• [TASK INSTRUCTIONS]: Would you transcribe the whole listing exactly and drop its images?

• [PROVIDED MATERIAL]:
"""

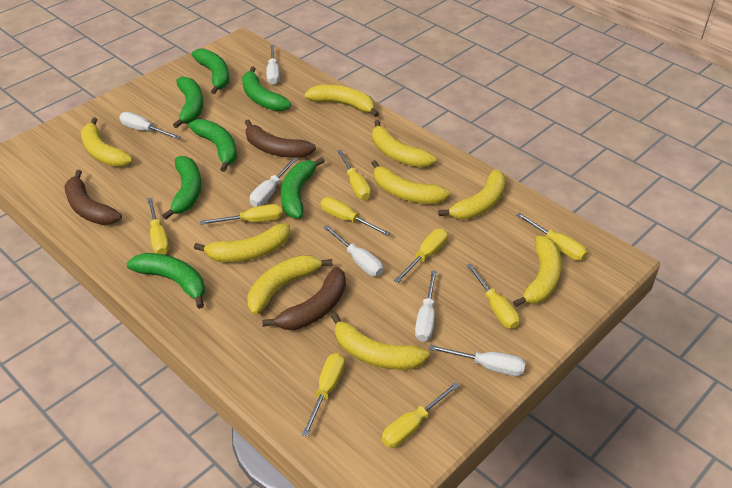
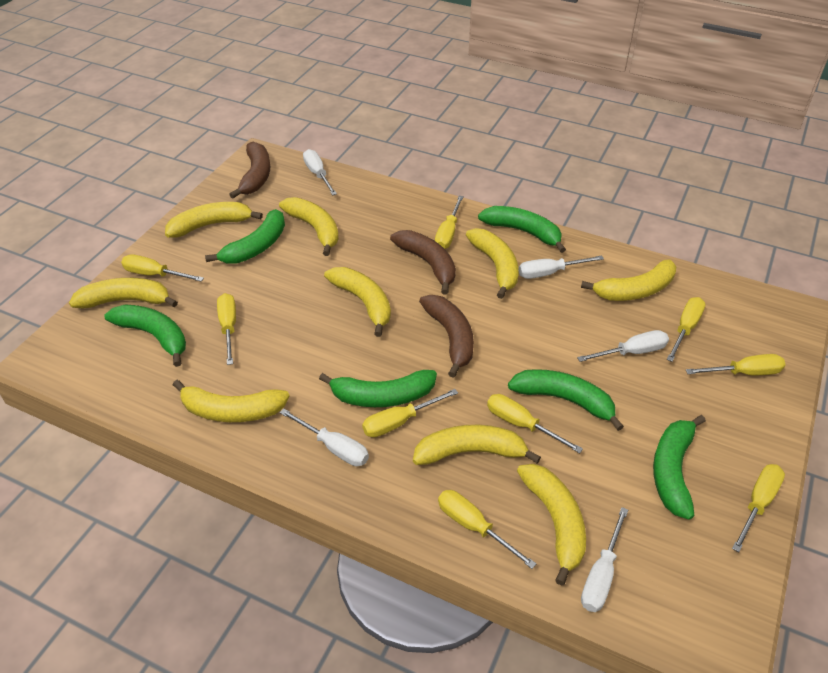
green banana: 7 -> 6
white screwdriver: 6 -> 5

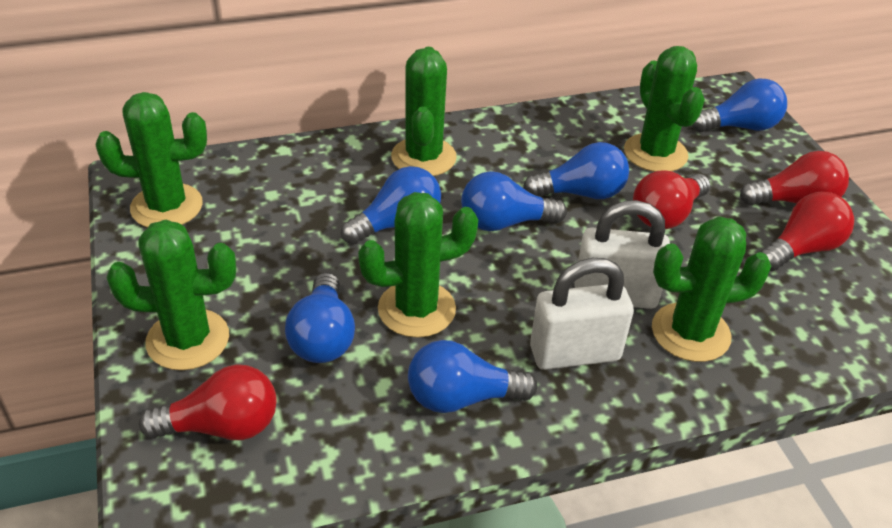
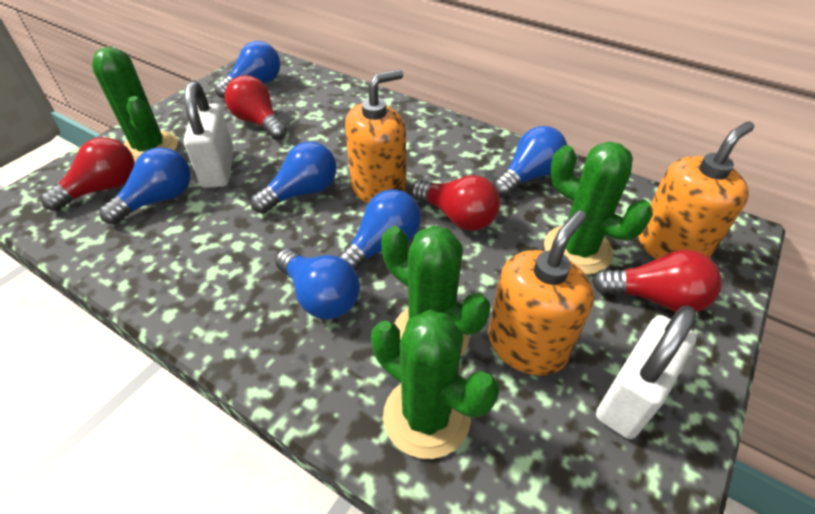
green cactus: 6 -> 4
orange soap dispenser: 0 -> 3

"""

• [REPLY]:
green banana: 7 -> 6
white screwdriver: 6 -> 5

green cactus: 6 -> 4
orange soap dispenser: 0 -> 3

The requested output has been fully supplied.